• Instruction
From the data that follows, set down exactly the lines from the one with "green line: (657, 89) -> (543, 72), moved" through the one with "black rectangle: (23, 97)", counting both. Pictures stay out.

======== Supplied information

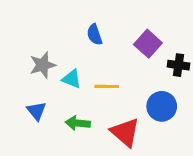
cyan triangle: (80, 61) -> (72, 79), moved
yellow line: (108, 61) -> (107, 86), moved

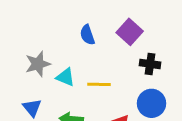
purple square: (148, 44) -> (130, 32), moved
black cross: (179, 65) -> (150, 64), moved

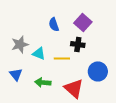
black cross: (150, 64) -> (78, 44), moved

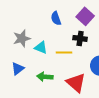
blue triangle: (16, 74) -> (18, 69), turned 32

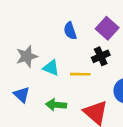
black cross: (80, 38) -> (101, 56), turned -32
blue triangle: (18, 69) -> (22, 95), turned -40

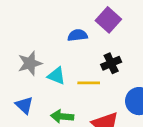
purple square: (107, 28) -> (108, 20), moved
blue semicircle: (70, 31) -> (78, 35), turned 102

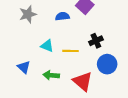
gray star: (30, 63) -> (28, 14), moved
black cross: (111, 63) -> (96, 41), moved

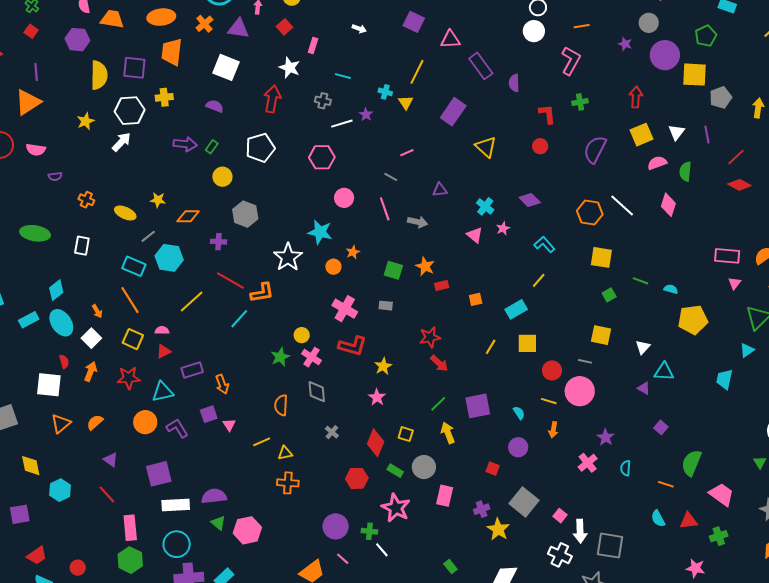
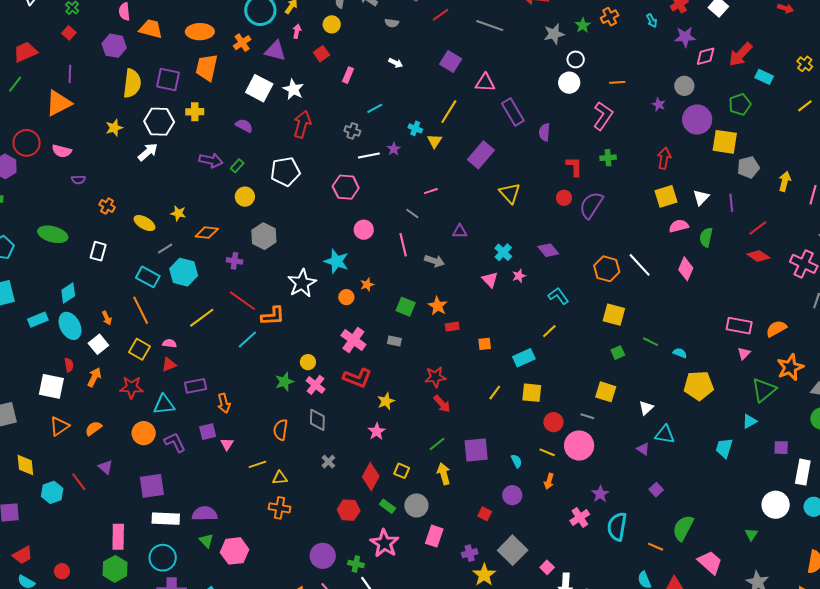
white star: (290, 68) -> (293, 89), moved
cyan line: (343, 76) -> (375, 108), turned -49
purple semicircle: (595, 149) -> (591, 205), moved
cyan semicircle: (626, 468) -> (617, 527), size x1.8
red line: (107, 494) -> (79, 482), moved

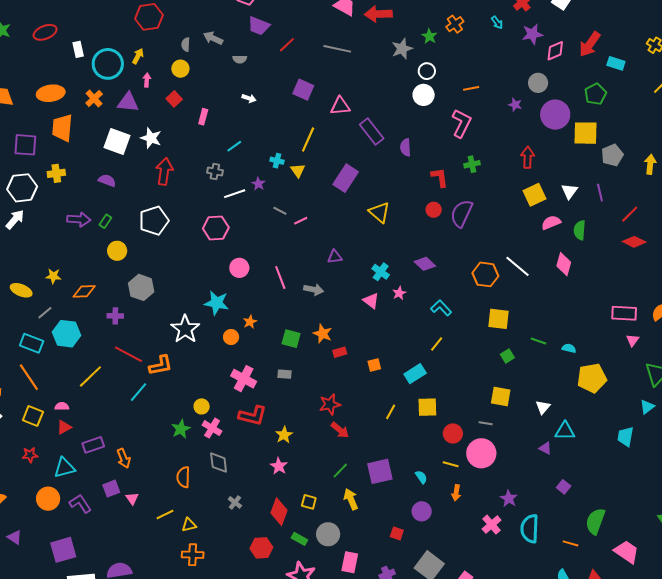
gray line: (412, 213) -> (280, 211), moved
red star: (132, 387) -> (30, 455), size x0.7

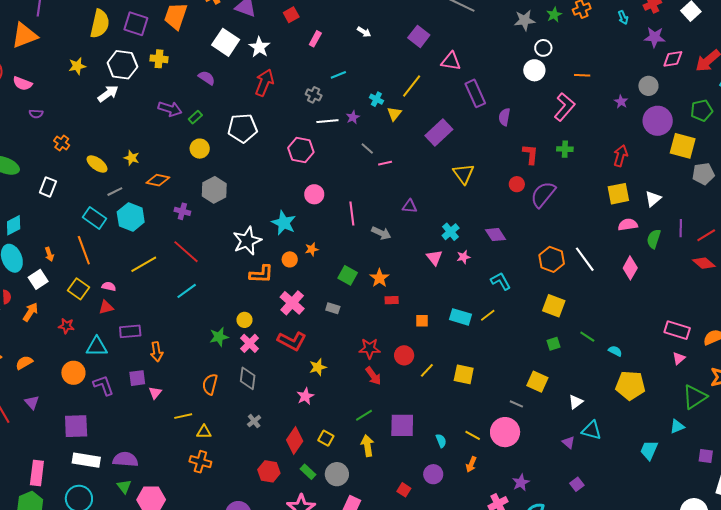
purple line: (600, 193) -> (681, 228), moved
orange L-shape: (161, 365) -> (261, 274), moved
cyan rectangle: (415, 374) -> (460, 317), moved, turned 35
red circle: (453, 433) -> (404, 355), moved

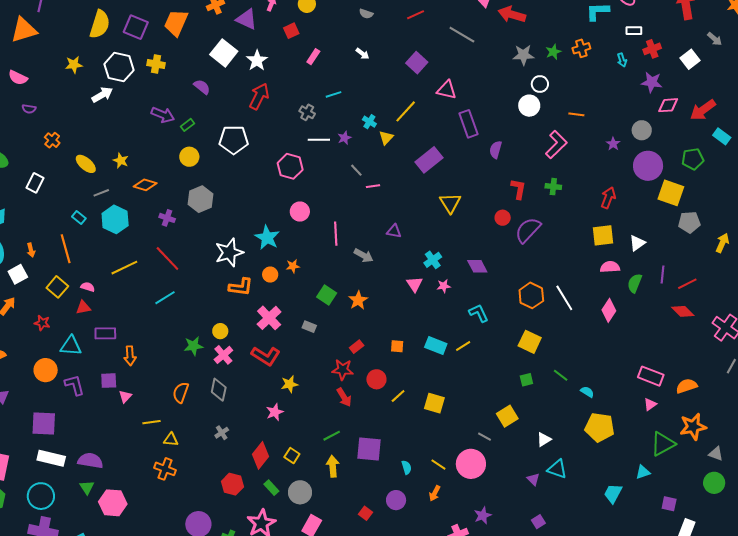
cyan rectangle: (94, 218) -> (79, 218), size x0.6
red rectangle: (392, 300) -> (357, 347), moved, turned -40
yellow square: (537, 382) -> (507, 416), turned 30

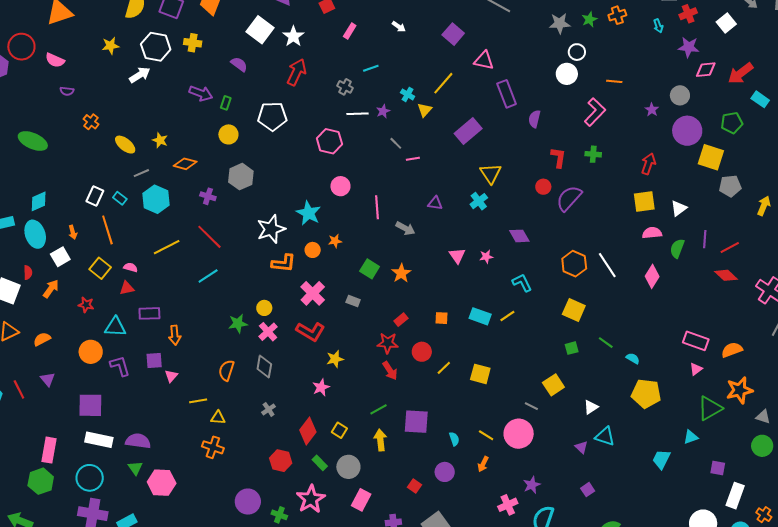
green rectangle: (187, 125) -> (226, 103), turned -32
white rectangle: (35, 183) -> (95, 196), moved
cyan cross: (433, 260) -> (479, 201), moved

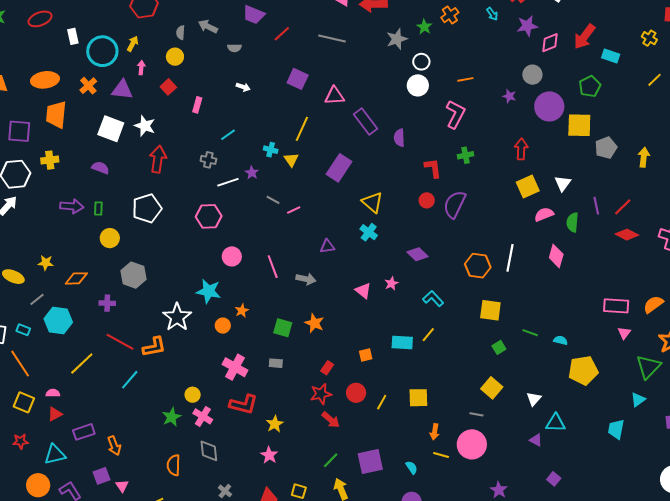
orange L-shape: (284, 263) -> (154, 347), moved
white line: (607, 265) -> (510, 258), turned 60
orange arrow: (483, 464) -> (435, 432), moved

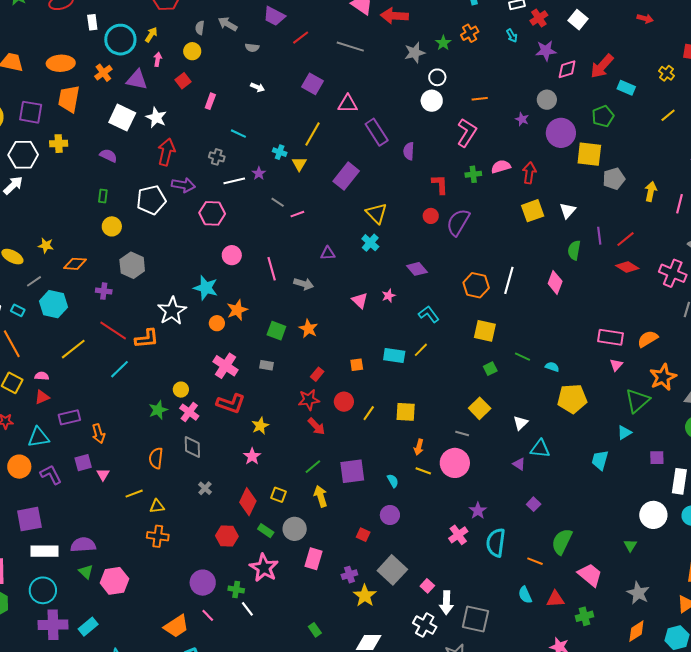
cyan line: (228, 135) -> (238, 134), turned 56
purple arrow: (72, 206) -> (183, 185), moved
pink semicircle: (544, 214) -> (501, 167), moved
orange star: (242, 311) -> (237, 310), size x1.5

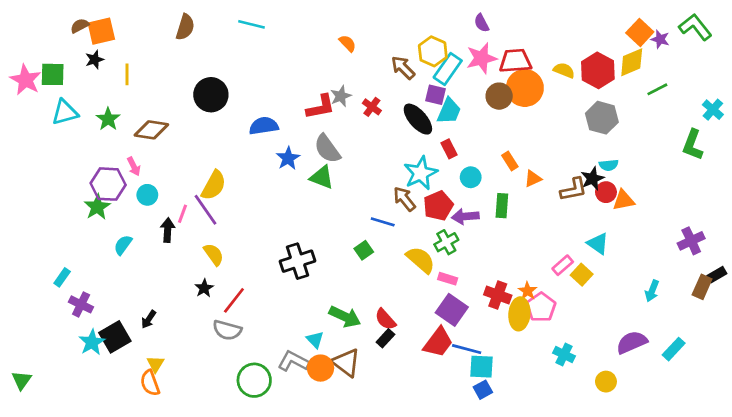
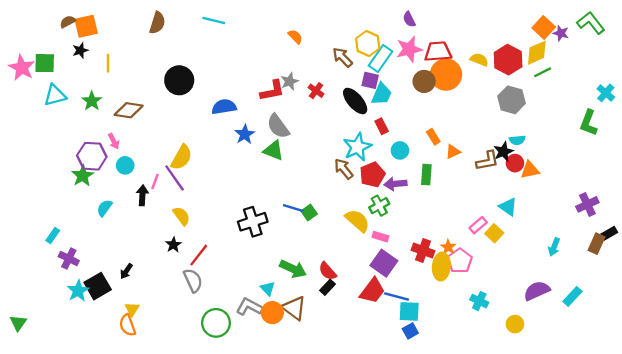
green line: (657, 89) -> (543, 72), moved
blue line: (383, 222) -> (293, 208), moved
gray semicircle: (227, 330) -> (193, 280), turned -130

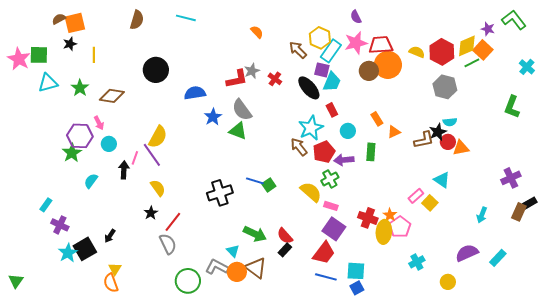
orange square: (544, 27) -> (483, 50), moved
cyan cross: (606, 93) -> (527, 67), moved
blue line: (397, 296) -> (326, 277), moved
cyan cross: (479, 301) -> (417, 262), turned 35

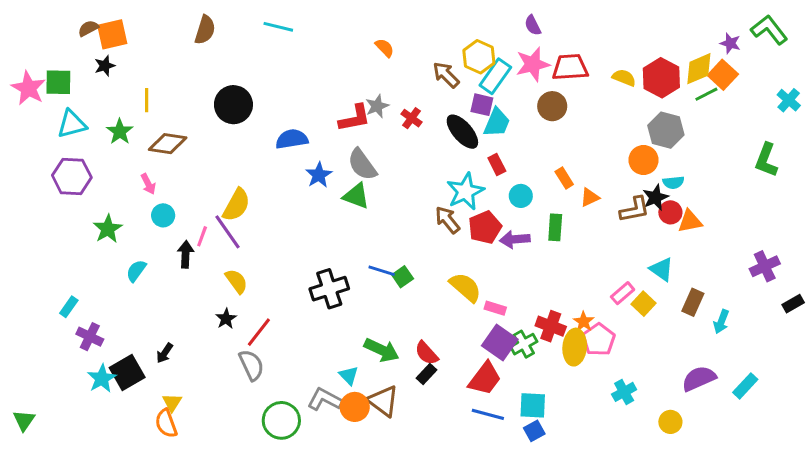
yellow line: (94, 55) -> (147, 100), moved
orange circle: (388, 65) -> (643, 160), moved, size x0.7
purple hexagon: (80, 136) -> (72, 176), moved
green cross: (330, 179) -> (524, 344), moved
brown rectangle: (519, 212) -> (693, 302), moved

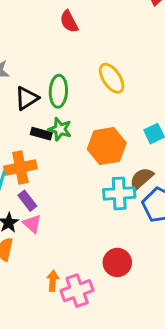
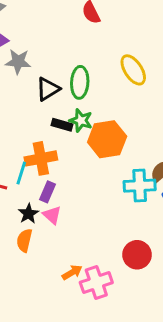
orange hexagon: (107, 146) -> (107, 139), moved
purple rectangle: (27, 201) -> (48, 192), turned 60
orange arrow: (53, 281) -> (72, 272), turned 54

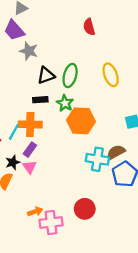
black rectangle: (62, 125) -> (40, 100), moved, turned -32

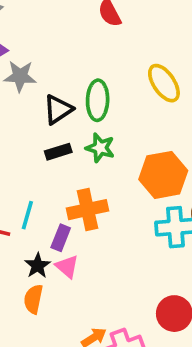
orange hexagon: (81, 121) -> (163, 175), moved
orange cross: (30, 124) -> (87, 210), moved

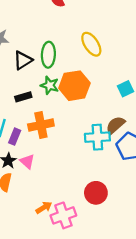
black rectangle: (58, 152) -> (23, 97), moved
orange hexagon: (163, 175) -> (74, 86), moved
purple rectangle: (61, 238) -> (15, 137), moved

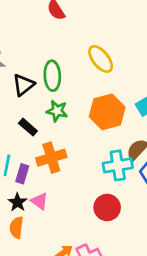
orange hexagon: (74, 86) -> (107, 112), moved
black rectangle: (23, 97) -> (28, 127), turned 63
red circle: (96, 193) -> (107, 207), moved

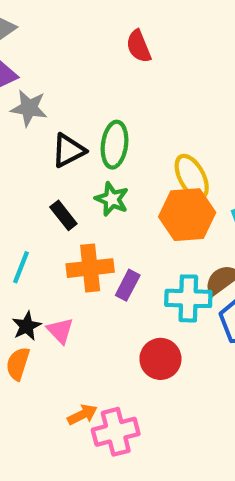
yellow ellipse: (101, 59) -> (192, 177), moved
purple rectangle: (22, 174) -> (128, 285), moved

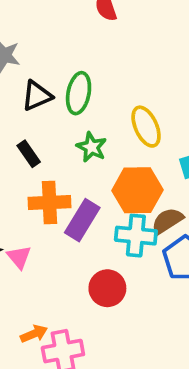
green star: (112, 199) -> (92, 147), moved
orange hexagon: (187, 215) -> (137, 190), moved
purple rectangle: (128, 285) -> (82, 220), size x1.5

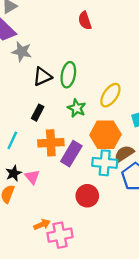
yellow ellipse: (146, 127) -> (110, 95), turned 60
black rectangle: (29, 154) -> (38, 113), turned 63

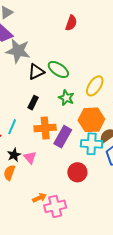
red semicircle: (85, 21) -> (71, 23), turned -140
gray star: (22, 52) -> (18, 51), size x1.4
green ellipse: (68, 75) -> (58, 69), turned -65

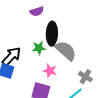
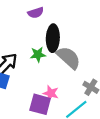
pink star: (50, 71) -> (51, 93), moved

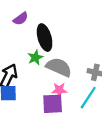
gray semicircle: (69, 58) -> (59, 67), moved

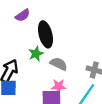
gray semicircle: (59, 67) -> (59, 64), size x0.7

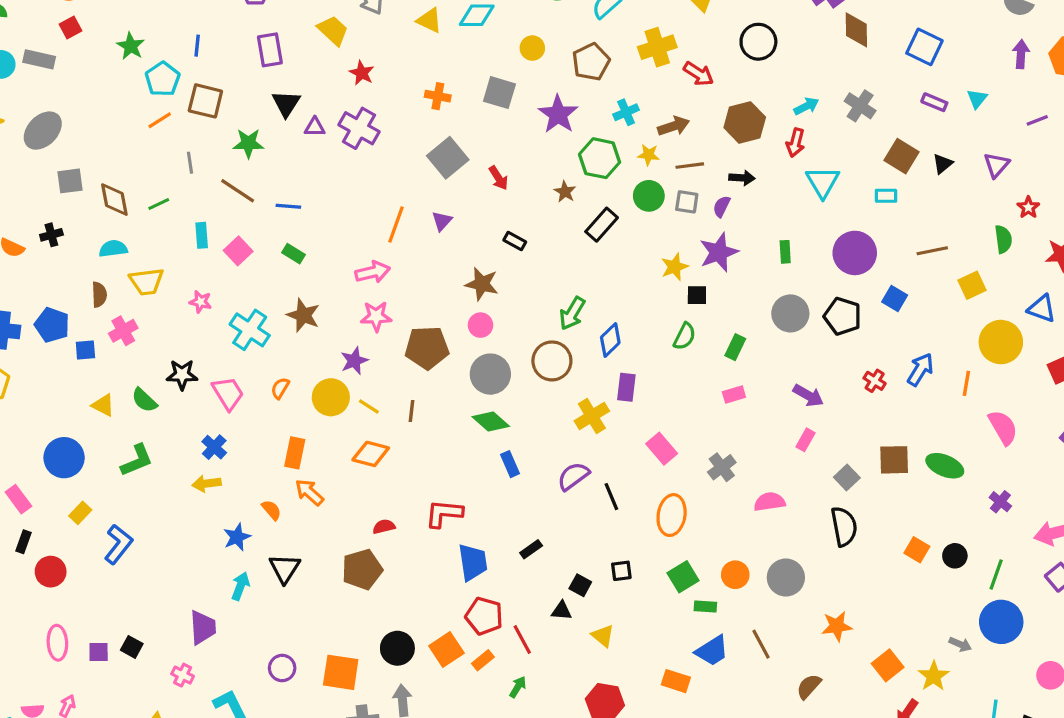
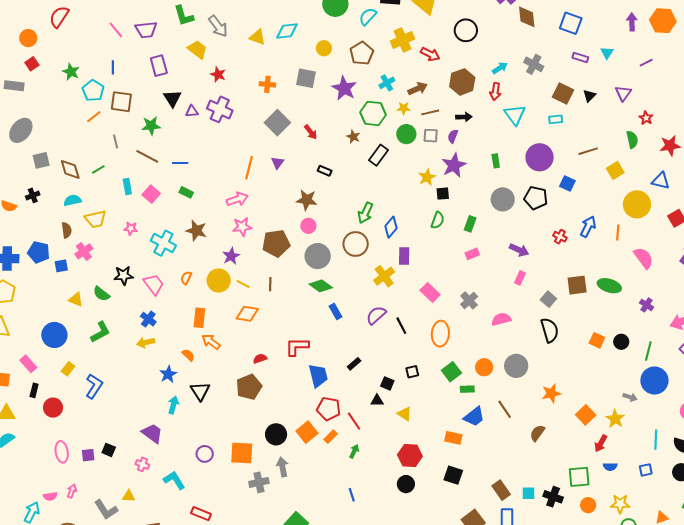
purple trapezoid: (203, 627) -> (152, 433), turned -45

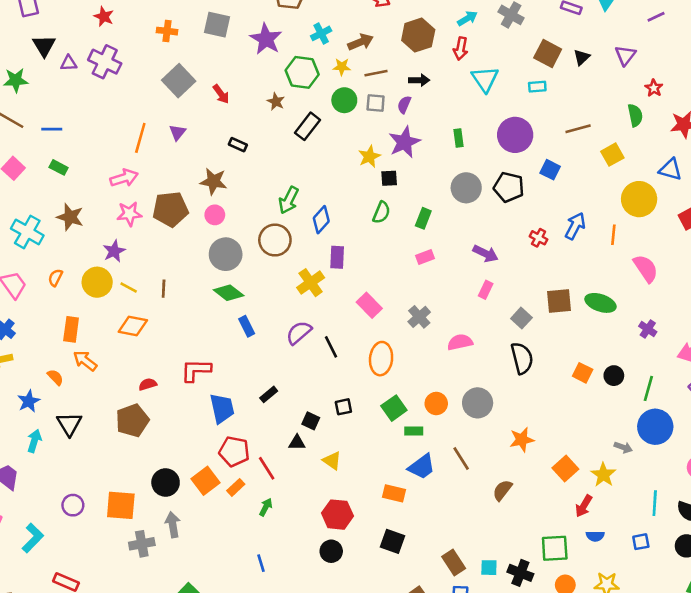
brown pentagon: (276, 243) -> (170, 209), moved
cyan L-shape: (174, 480) -> (33, 538), turned 75

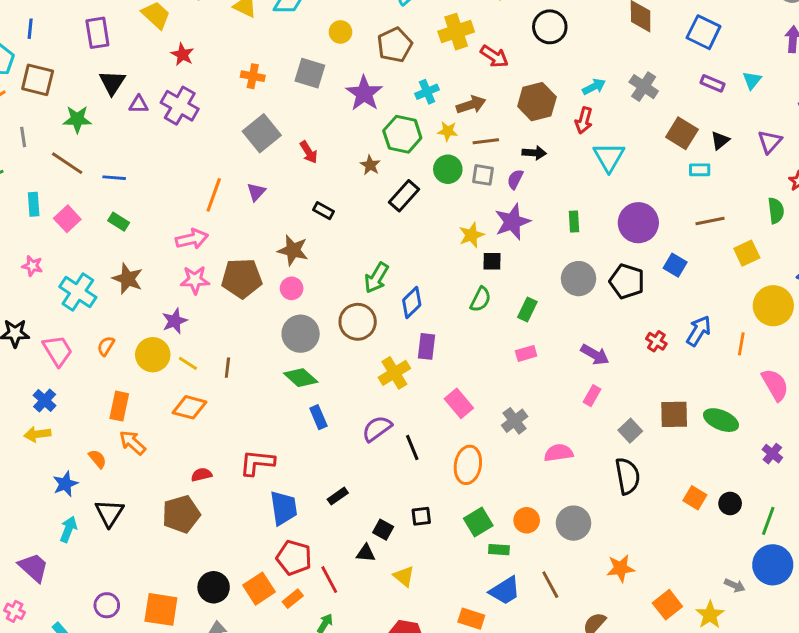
cyan rectangle: (537, 87) -> (700, 170), moved

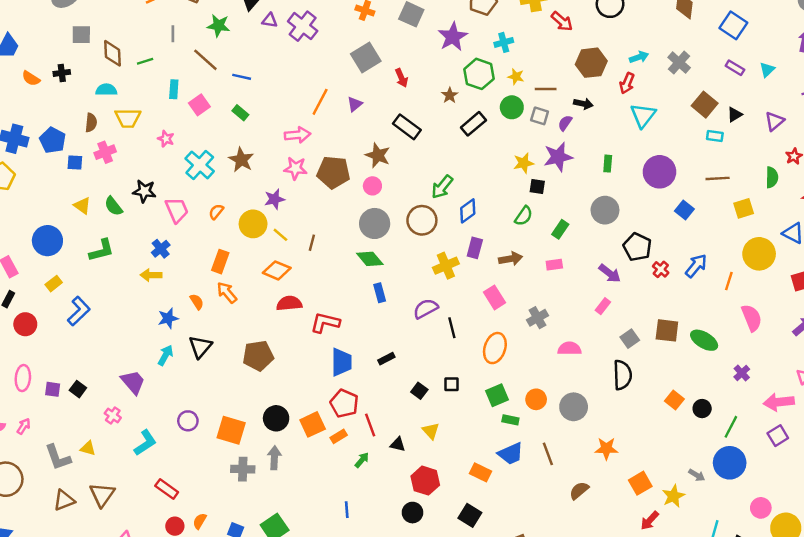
brown arrow: (471, 105) -> (511, 259), moved
black rectangle: (324, 211) -> (407, 127), size x1.6
black pentagon: (627, 281) -> (637, 247), moved
red semicircle: (201, 475) -> (289, 303), moved, size x1.5
black triangle: (366, 553) -> (398, 444), moved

================

• Response to this exercise
green line: (657, 89) -> (543, 72), moved
blue line: (383, 222) -> (293, 208), moved
gray semicircle: (227, 330) -> (193, 280), turned -130

orange square: (544, 27) -> (483, 50), moved
cyan cross: (606, 93) -> (527, 67), moved
blue line: (397, 296) -> (326, 277), moved
cyan cross: (479, 301) -> (417, 262), turned 35

yellow line: (94, 55) -> (147, 100), moved
orange circle: (388, 65) -> (643, 160), moved, size x0.7
purple hexagon: (80, 136) -> (72, 176), moved
green cross: (330, 179) -> (524, 344), moved
brown rectangle: (519, 212) -> (693, 302), moved

orange hexagon: (107, 146) -> (107, 139), moved
purple rectangle: (27, 201) -> (48, 192), turned 60
orange arrow: (53, 281) -> (72, 272), turned 54

black rectangle: (62, 125) -> (40, 100), moved, turned -32

orange hexagon: (81, 121) -> (163, 175), moved
orange cross: (30, 124) -> (87, 210), moved

black rectangle: (58, 152) -> (23, 97), moved
orange hexagon: (163, 175) -> (74, 86), moved
purple rectangle: (61, 238) -> (15, 137), moved

orange hexagon: (74, 86) -> (107, 112), moved
black rectangle: (23, 97) -> (28, 127), turned 63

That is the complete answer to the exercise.